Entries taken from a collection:
* * * * * * *
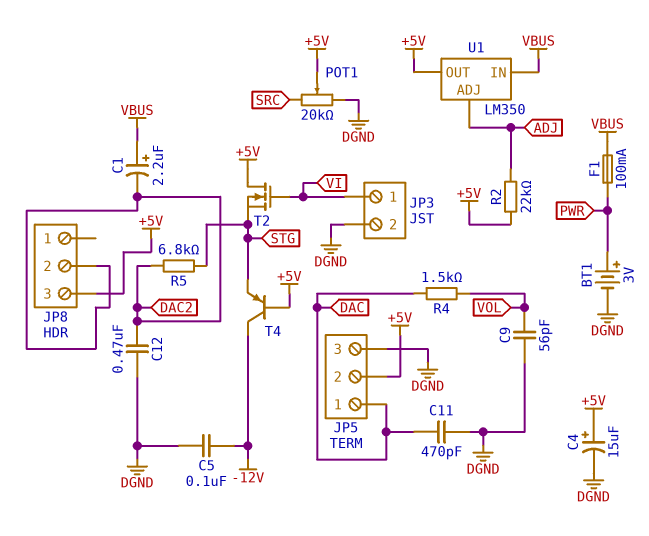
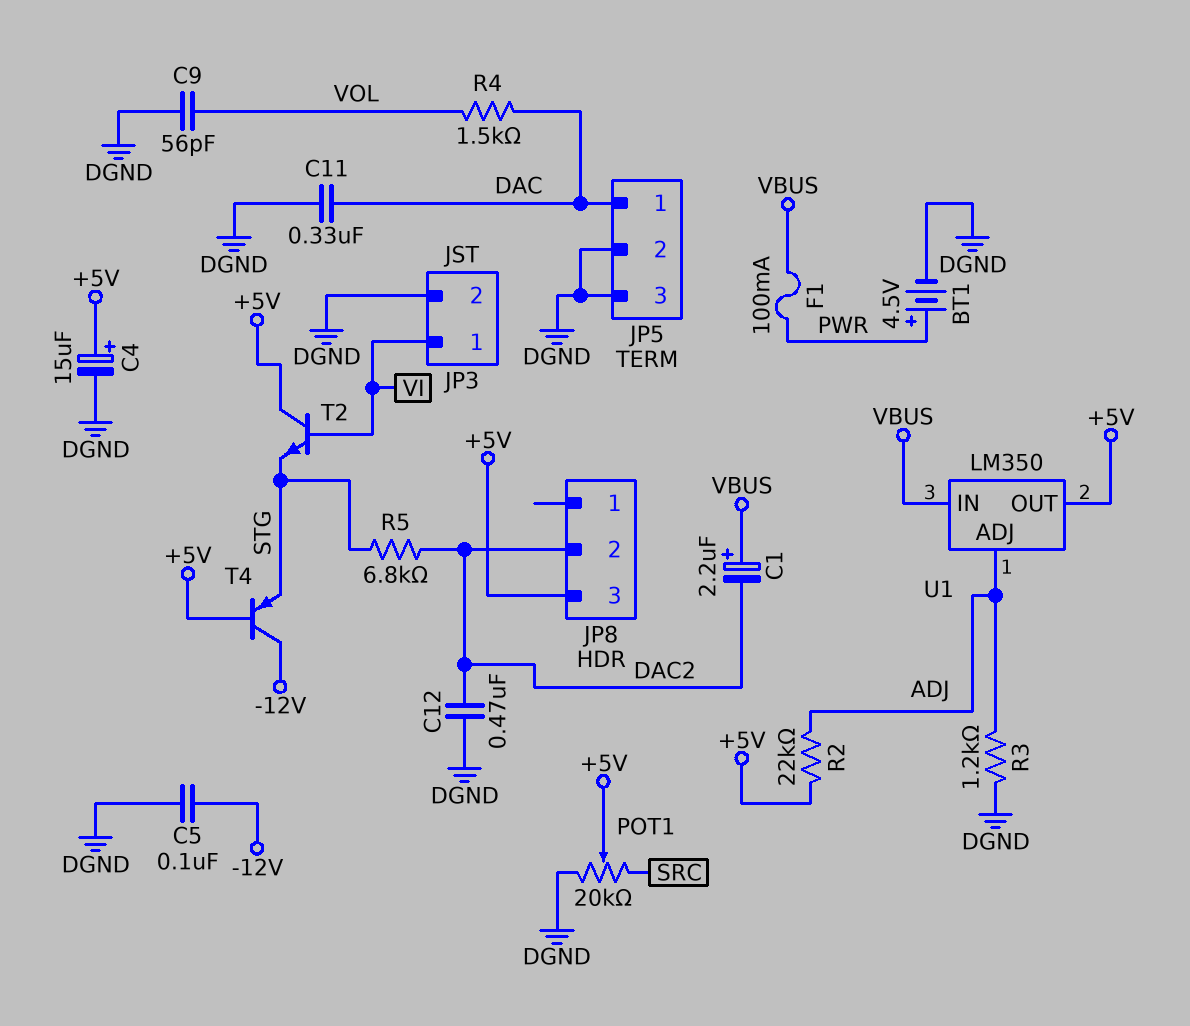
BT1: 3V (plus PWR, minus DGND) -> 4.5V (plus PWR, minus DGND)
C11: 470pF (DAC, DGND) -> 330nF (DAC, DGND)
JP5 pin 2: +5V -> DGND
R3: none -> 1.2k (ADJ, DGND)
T2: NMOS (G VI, D +5V, S STG) -> NPN (B VI, C +5V, E STG)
* * * * * * *
**Work instruction**. Each entry should be set down exactly, pictures excluded.

**Result**.
BT1: 3V (plus PWR, minus DGND) -> 4.5V (plus PWR, minus DGND)
C11: 470pF (DAC, DGND) -> 330nF (DAC, DGND)
JP5 pin 2: +5V -> DGND
R3: none -> 1.2k (ADJ, DGND)
T2: NMOS (G VI, D +5V, S STG) -> NPN (B VI, C +5V, E STG)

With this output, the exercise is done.